TASK DETAILS
Copy out the lines beginning at the one with "BARO1 pin SDA: A0 -> D1" and ending at the last line of the data, both included; pictures stay out.

Before-and-after change data:

=== Begin Enclosure ===

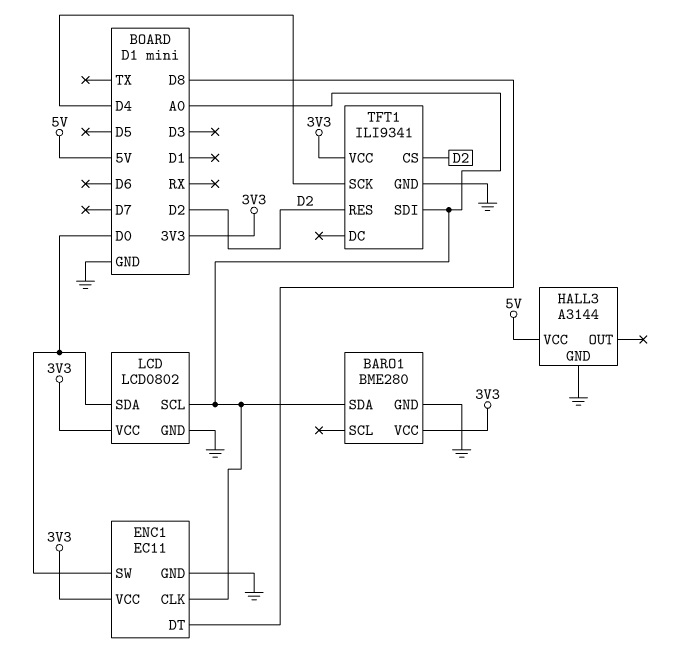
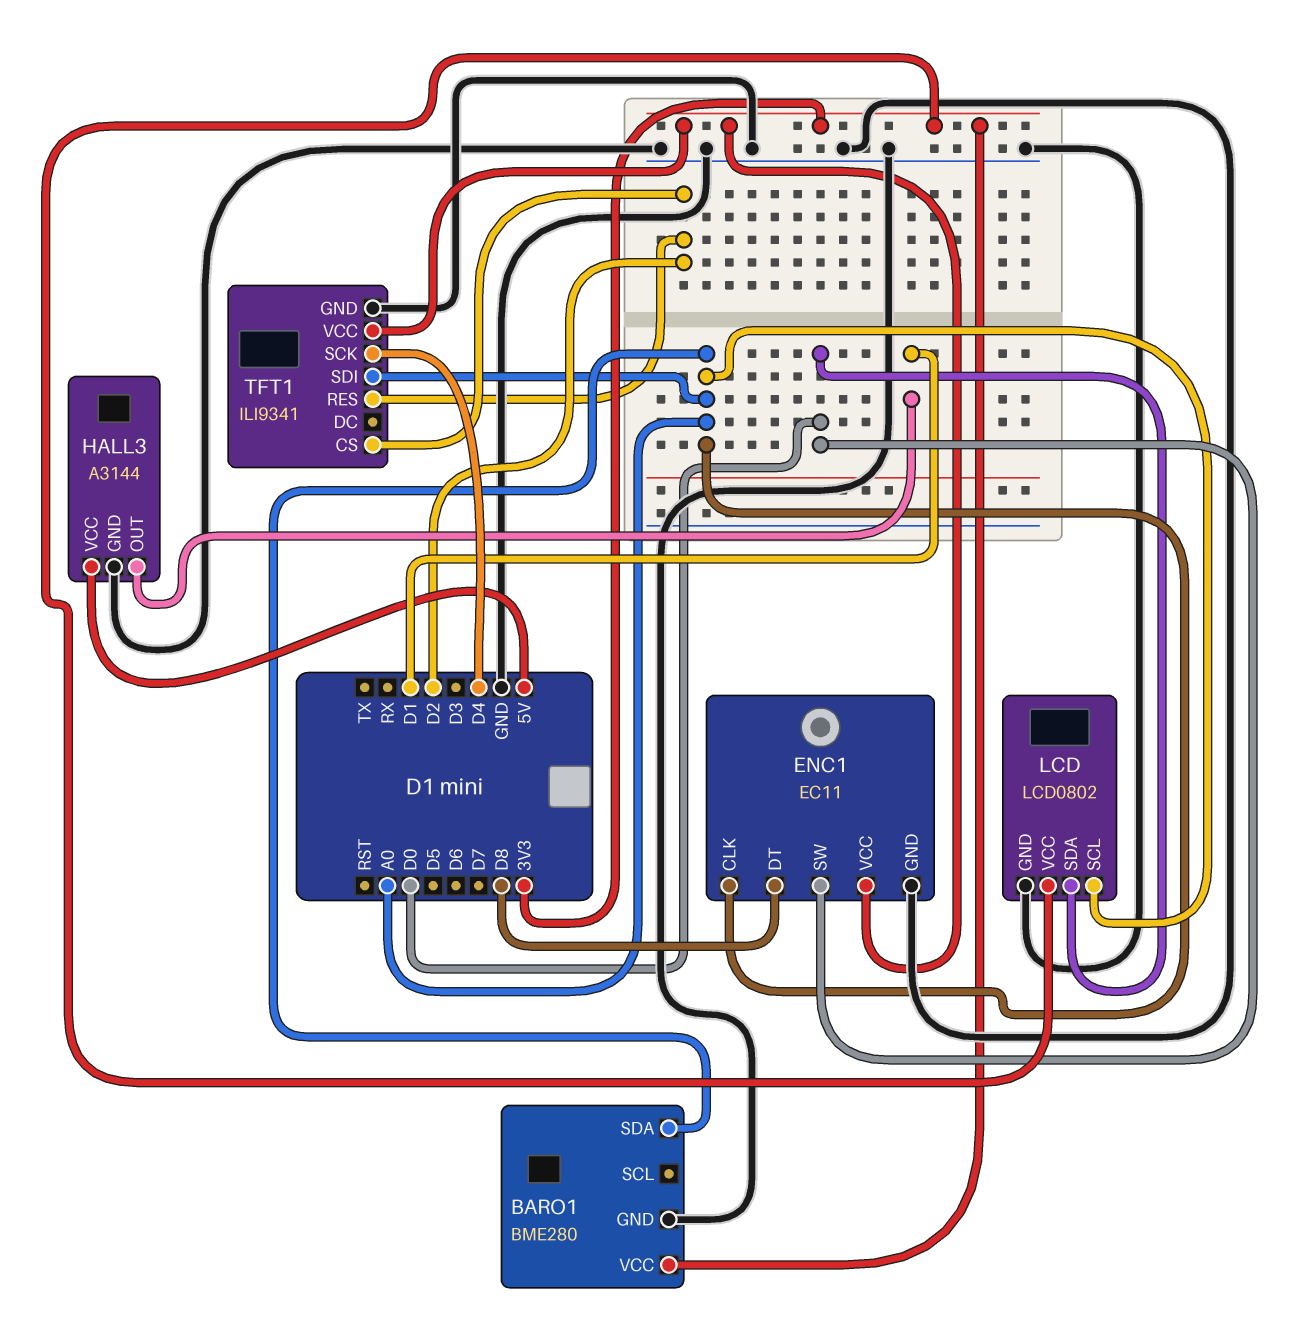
HALL3 pin OUT: none -> D1

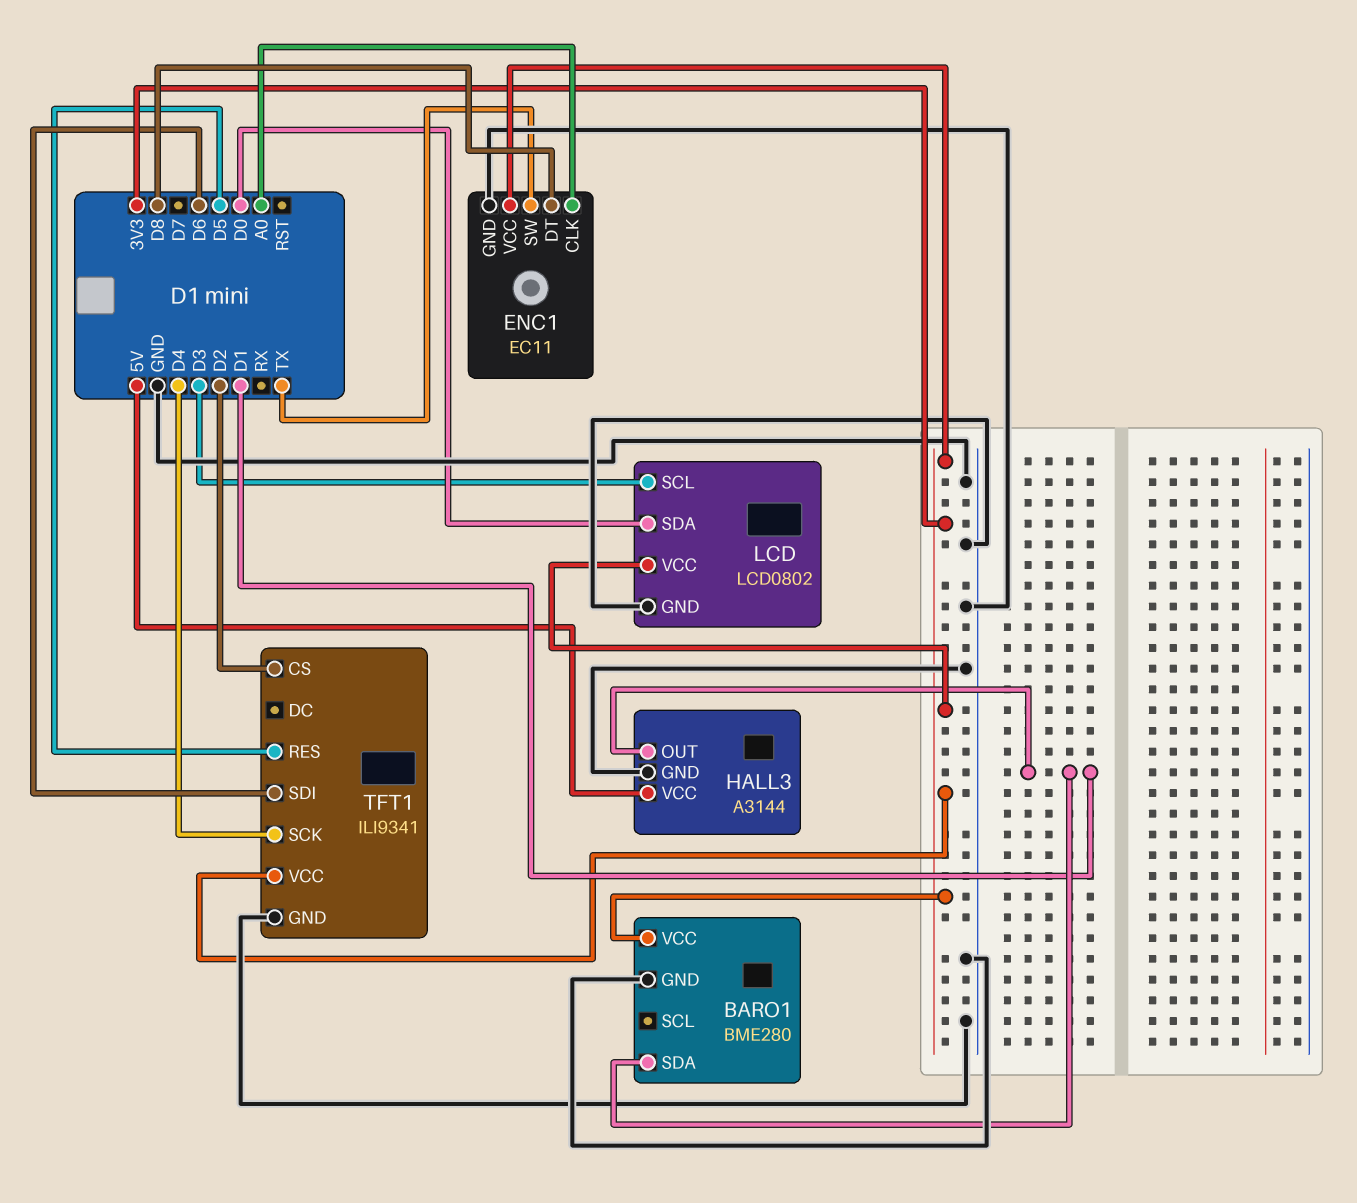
BARO1 pin SDA: A0 -> D1
ENC1 pin SW: D0 -> TX
LCD pin SCL: A0 -> D3
TFT1 pin RES: D2 -> D5
TFT1 pin SDI: A0 -> D6

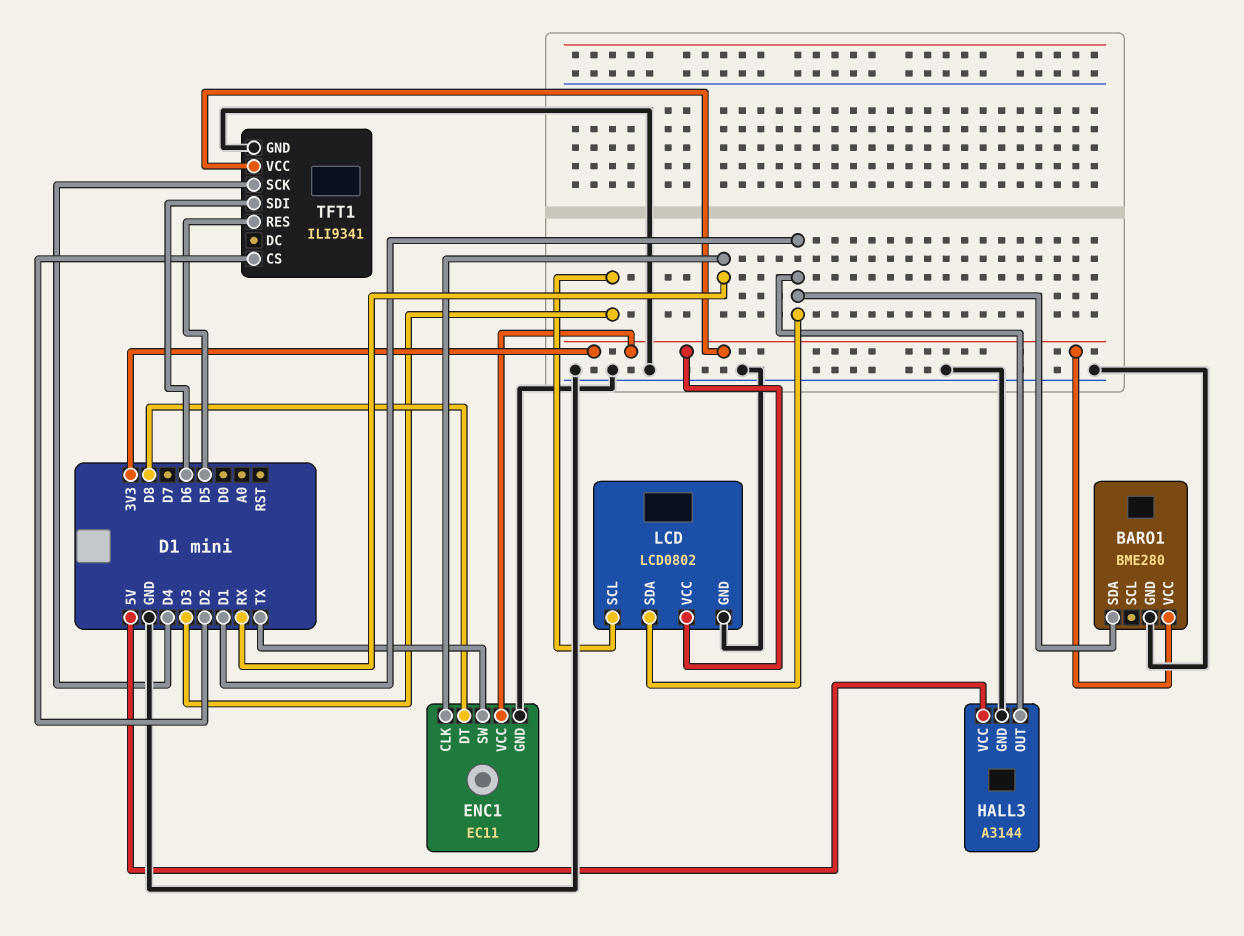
ENC1 pin CLK: A0 -> RX
LCD pin SDA: D0 -> D1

=== End Enclosure ===

ANSWER SPACE
BARO1 pin SDA: A0 -> D1
ENC1 pin SW: D0 -> TX
LCD pin SCL: A0 -> D3
TFT1 pin RES: D2 -> D5
TFT1 pin SDI: A0 -> D6

ENC1 pin CLK: A0 -> RX
LCD pin SDA: D0 -> D1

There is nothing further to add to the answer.